Task objective
Convert the data below into a Markdown table with the columns "Row" and "Data line", giving each non-blank line its own numbered row. Leave the pictures out of the answer.

-=-=-=-=-

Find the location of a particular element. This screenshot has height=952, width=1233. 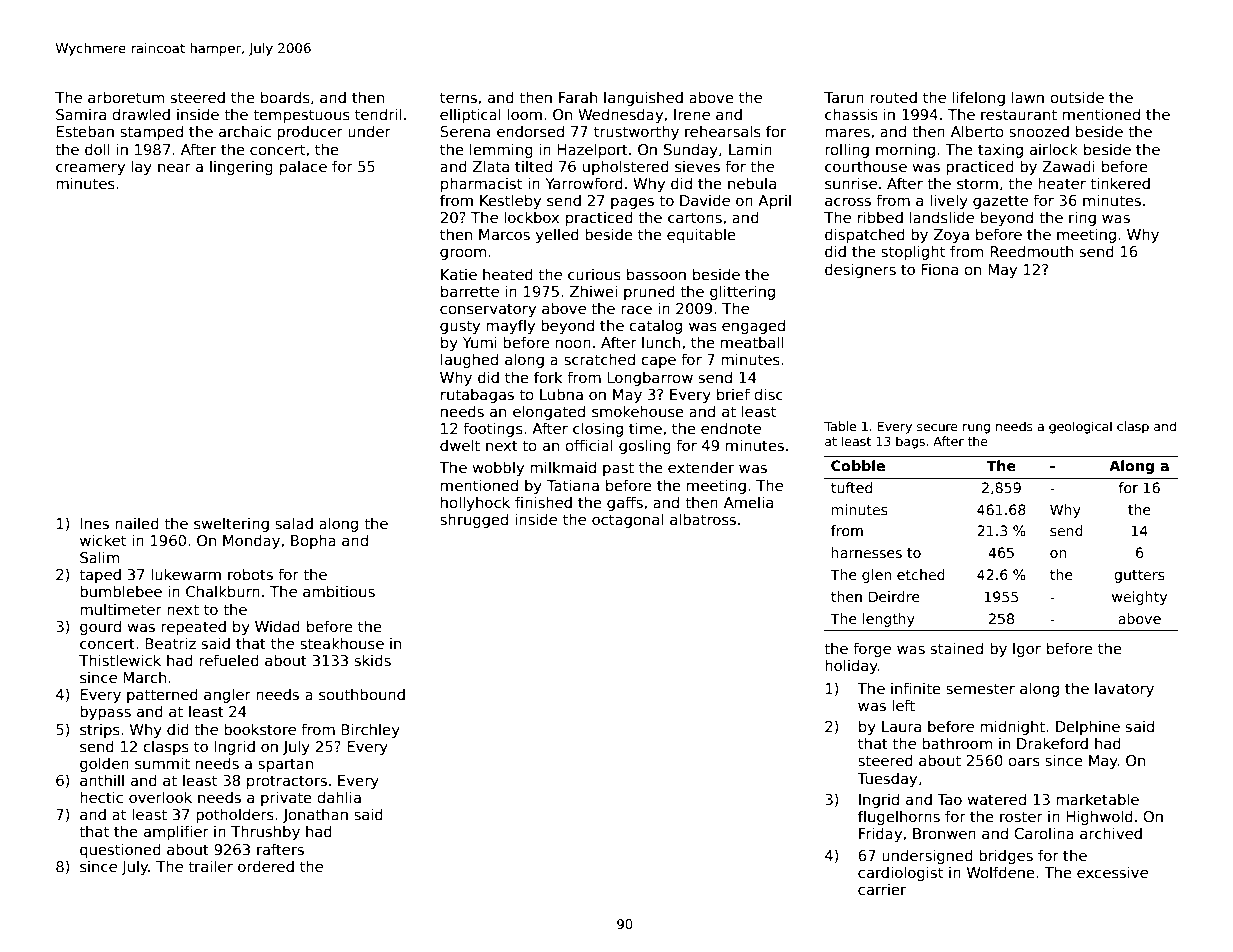

barrette is located at coordinates (470, 291).
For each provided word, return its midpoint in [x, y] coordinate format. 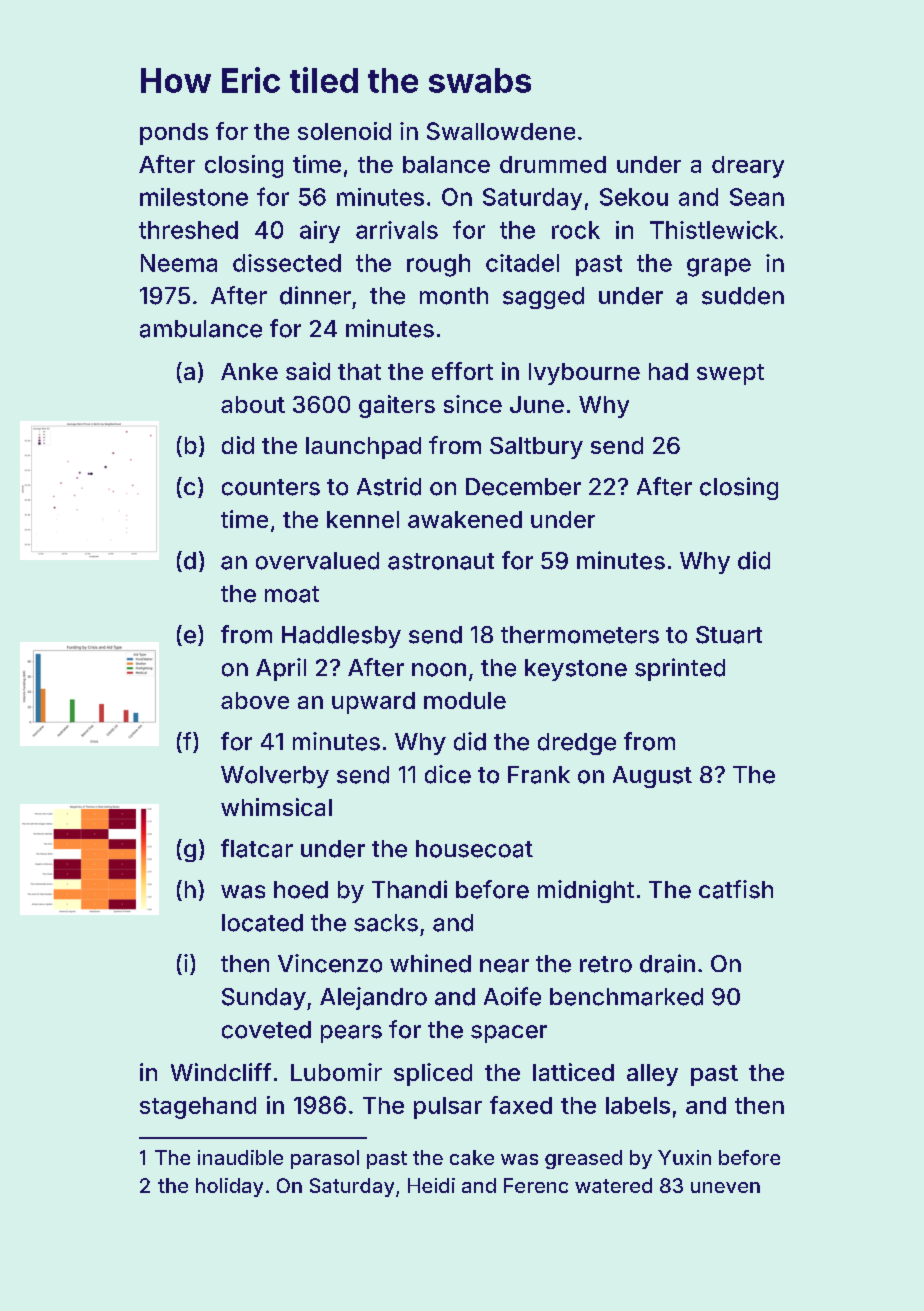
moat [292, 594]
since [473, 404]
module [465, 700]
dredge [577, 744]
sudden [743, 296]
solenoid [344, 131]
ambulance [201, 329]
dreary [748, 167]
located [262, 923]
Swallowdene [501, 131]
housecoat [474, 849]
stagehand [198, 1108]
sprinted [680, 669]
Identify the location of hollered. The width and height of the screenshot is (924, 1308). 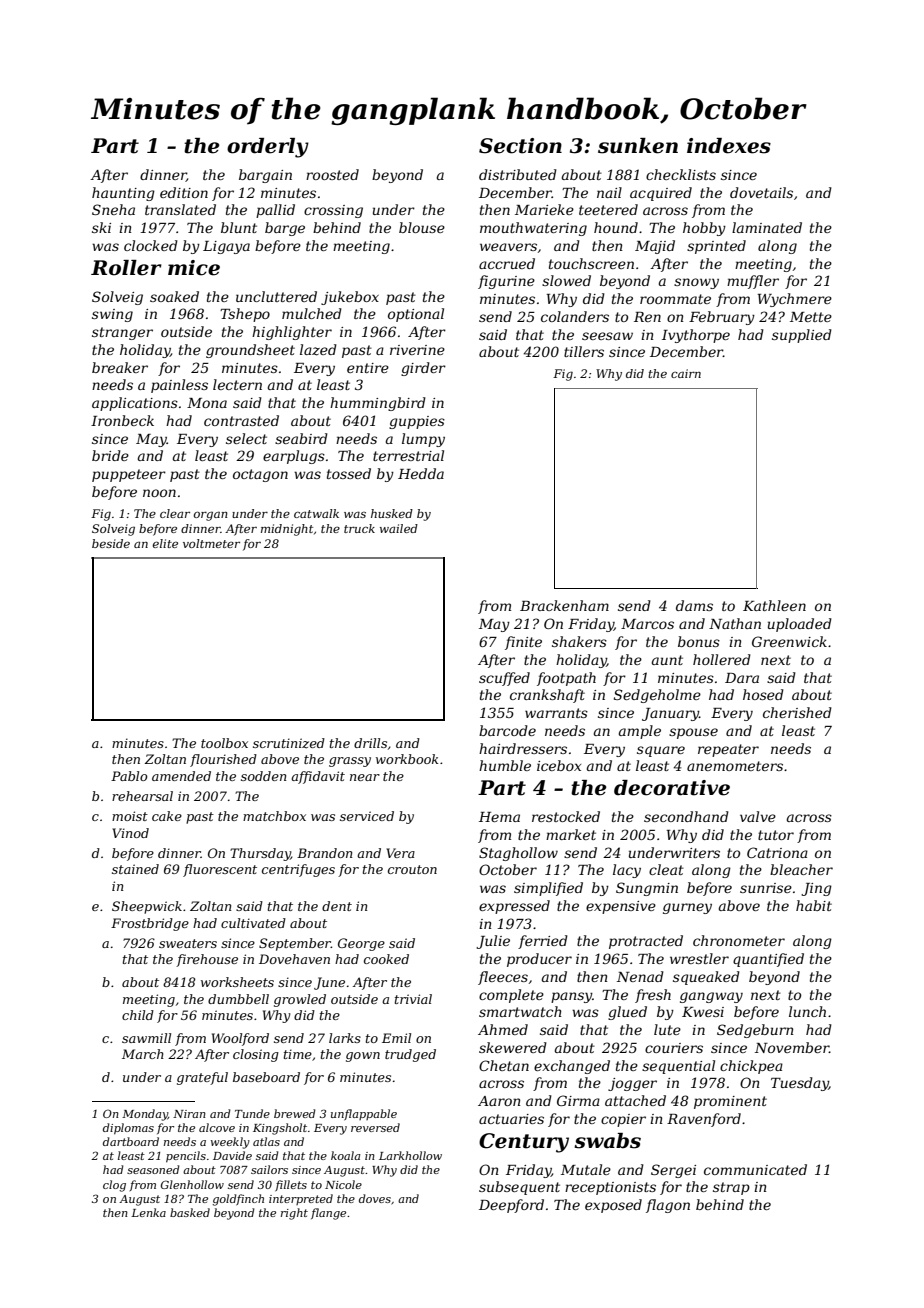
(722, 659).
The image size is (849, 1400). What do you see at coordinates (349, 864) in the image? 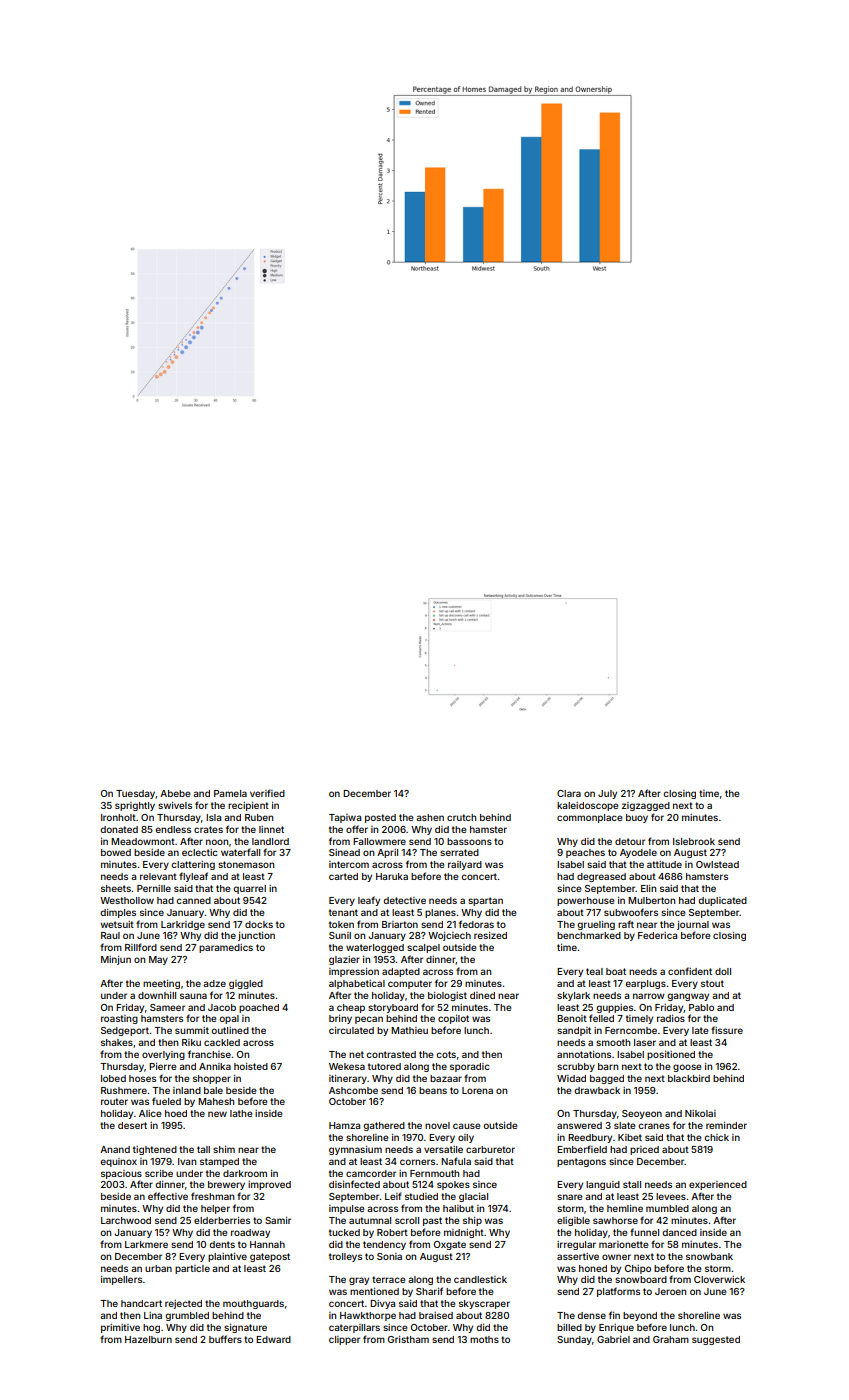
I see `intercom` at bounding box center [349, 864].
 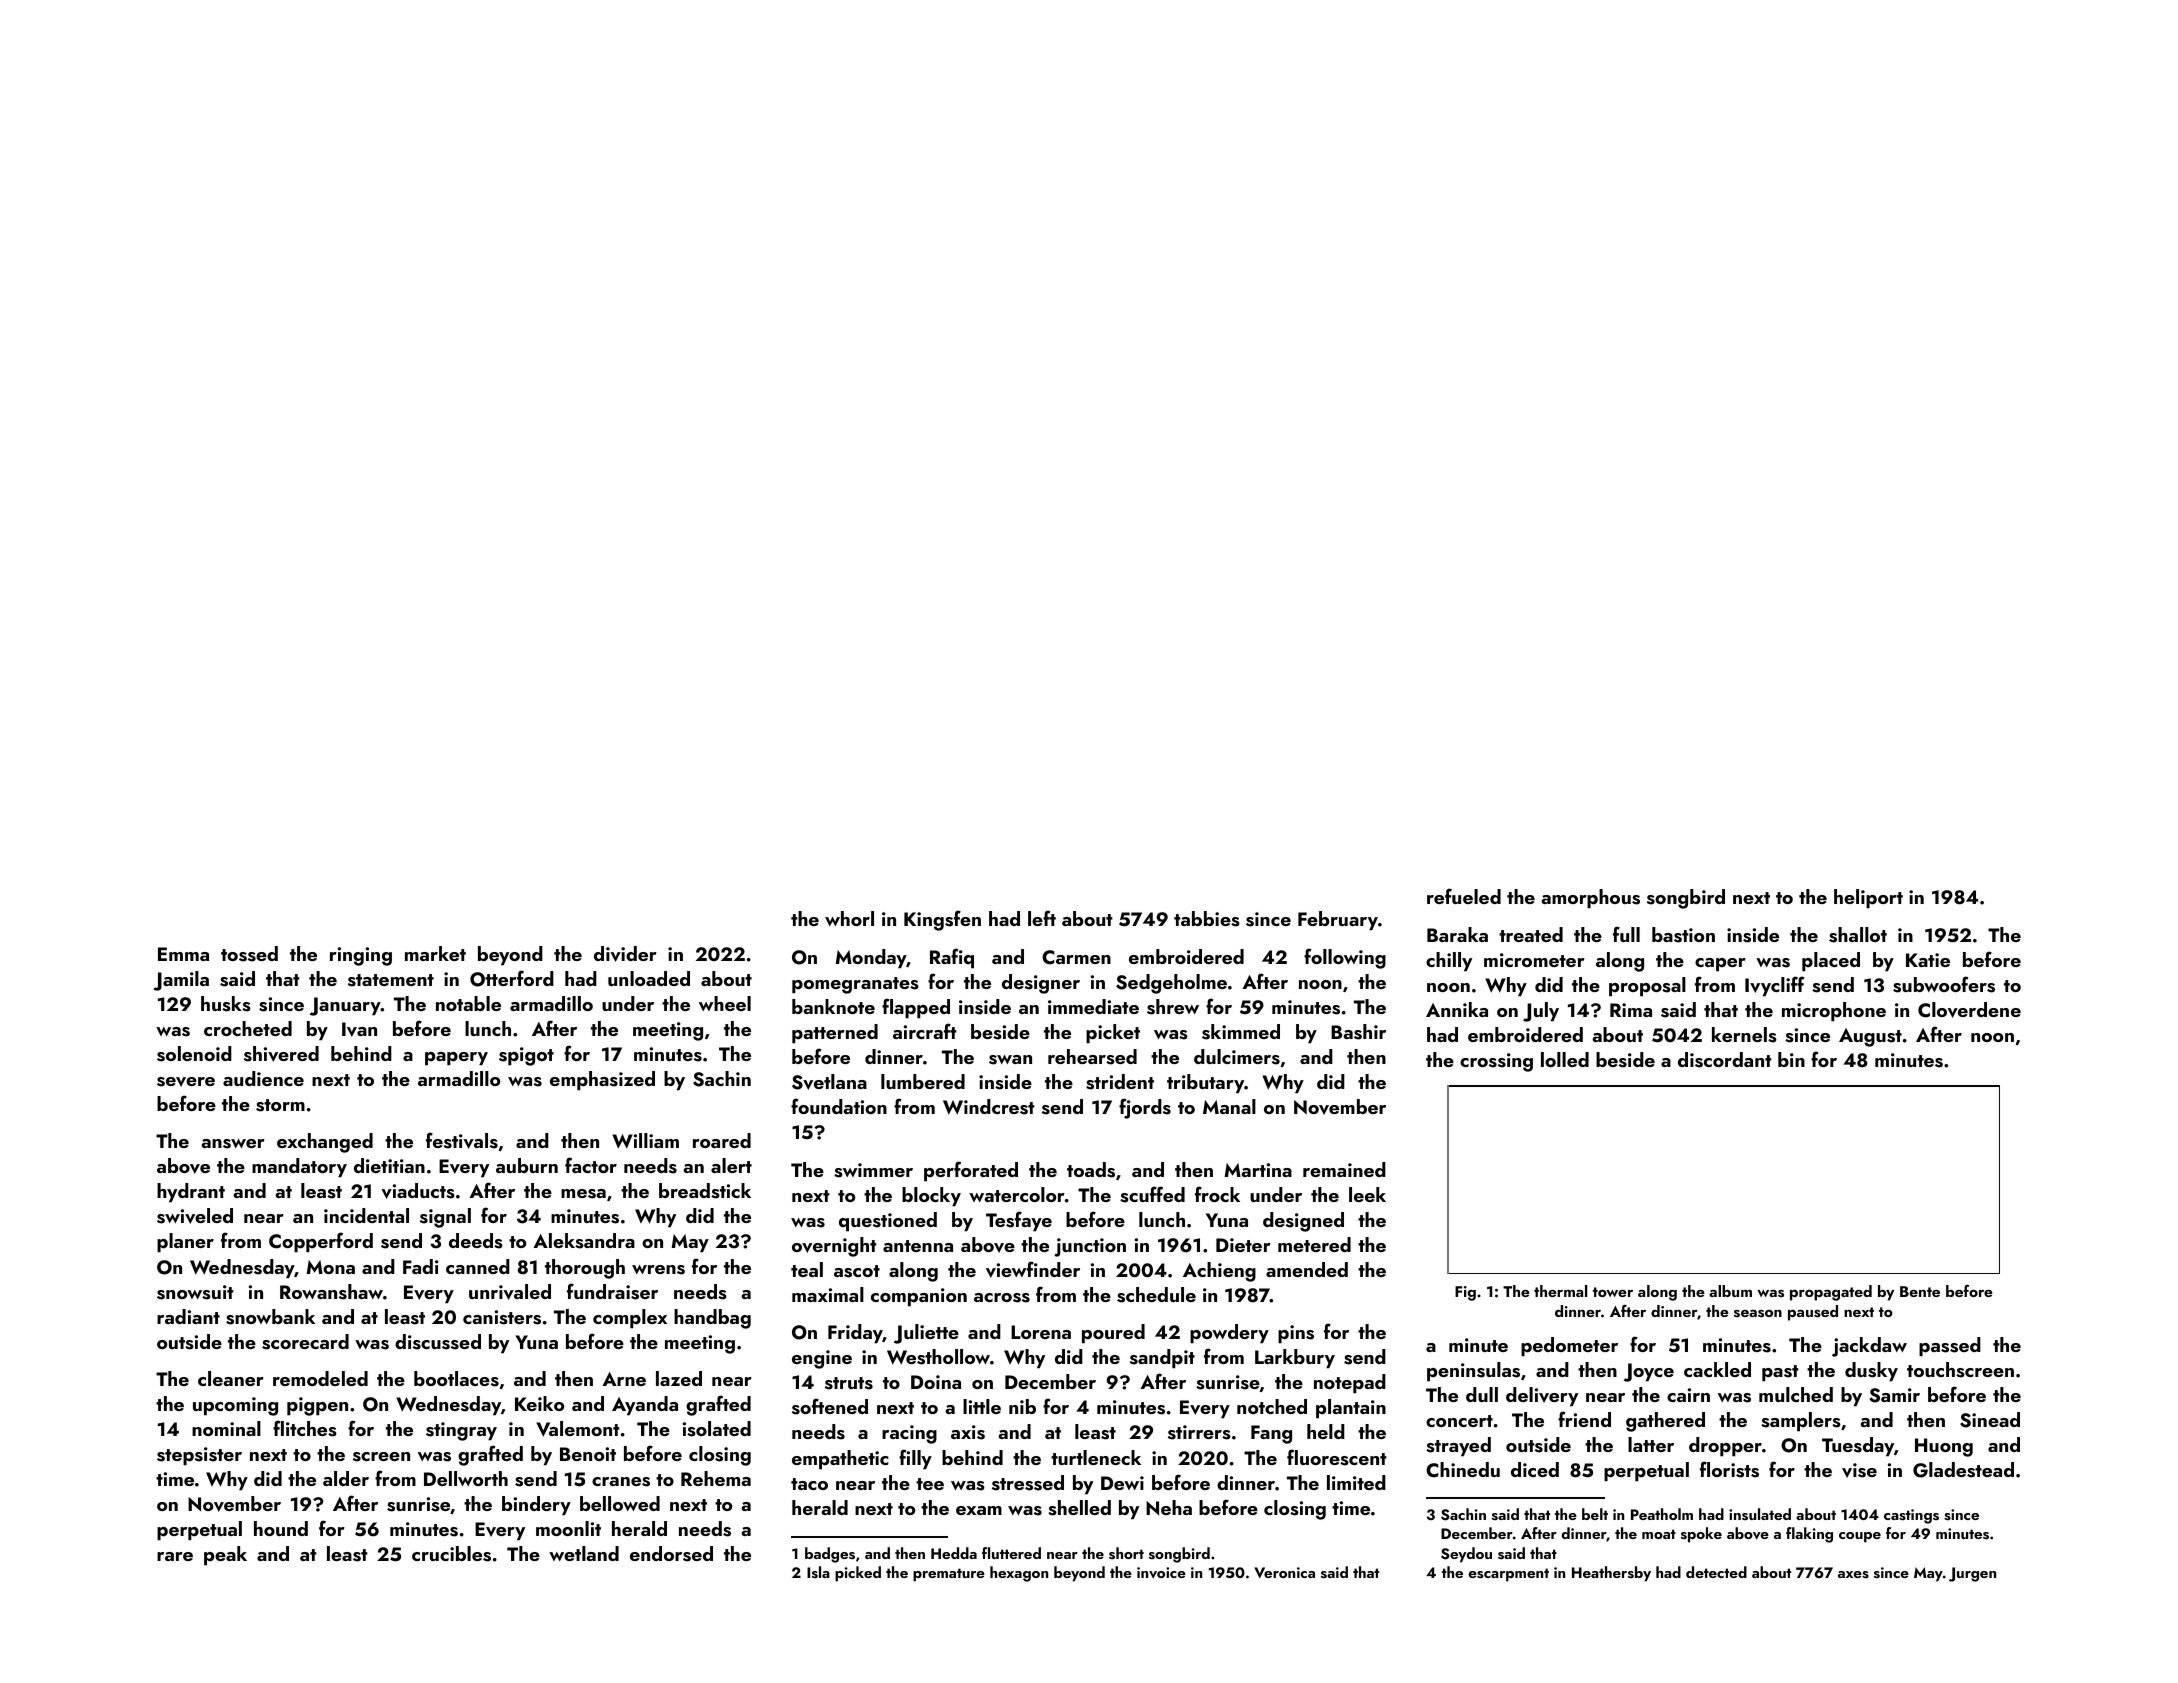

-=-=-=-=-

Final answer
| Row | Data line |
|---|---|
| 1 | Find the location of a particular element. This screenshot has height=952, width=1233.  |
| 2 | barrette is located at coordinates (470, 291). |
| 3 | For each provided word, return its midpoint in [x, y] coordinate format.  |
| 4 | moat [292, 594] |
| 5 | since [473, 404] |
| 6 | module [465, 700] |
| 7 | dredge [577, 744] |
| 8 | sudden [743, 296] |
| 9 | solenoid [344, 131] |
| 10 | ambulance [201, 329] |
| 11 | dreary [748, 167] |
| 12 | located [262, 923] |
| 13 | Swallowdene [501, 131] |
| 14 | housecoat [474, 849] |
| 15 | stagehand [198, 1108] |
| 16 | sprinted [680, 669] |
| 17 | Identify the location of hollered. The width and height of the screenshot is (924, 1308).  |
| 18 | (722, 659). |
| 19 | The image size is (849, 1400). What do you see at coordinates (349, 864) in the image?  |
| 20 | I see `intercom` at bounding box center [349, 864]. |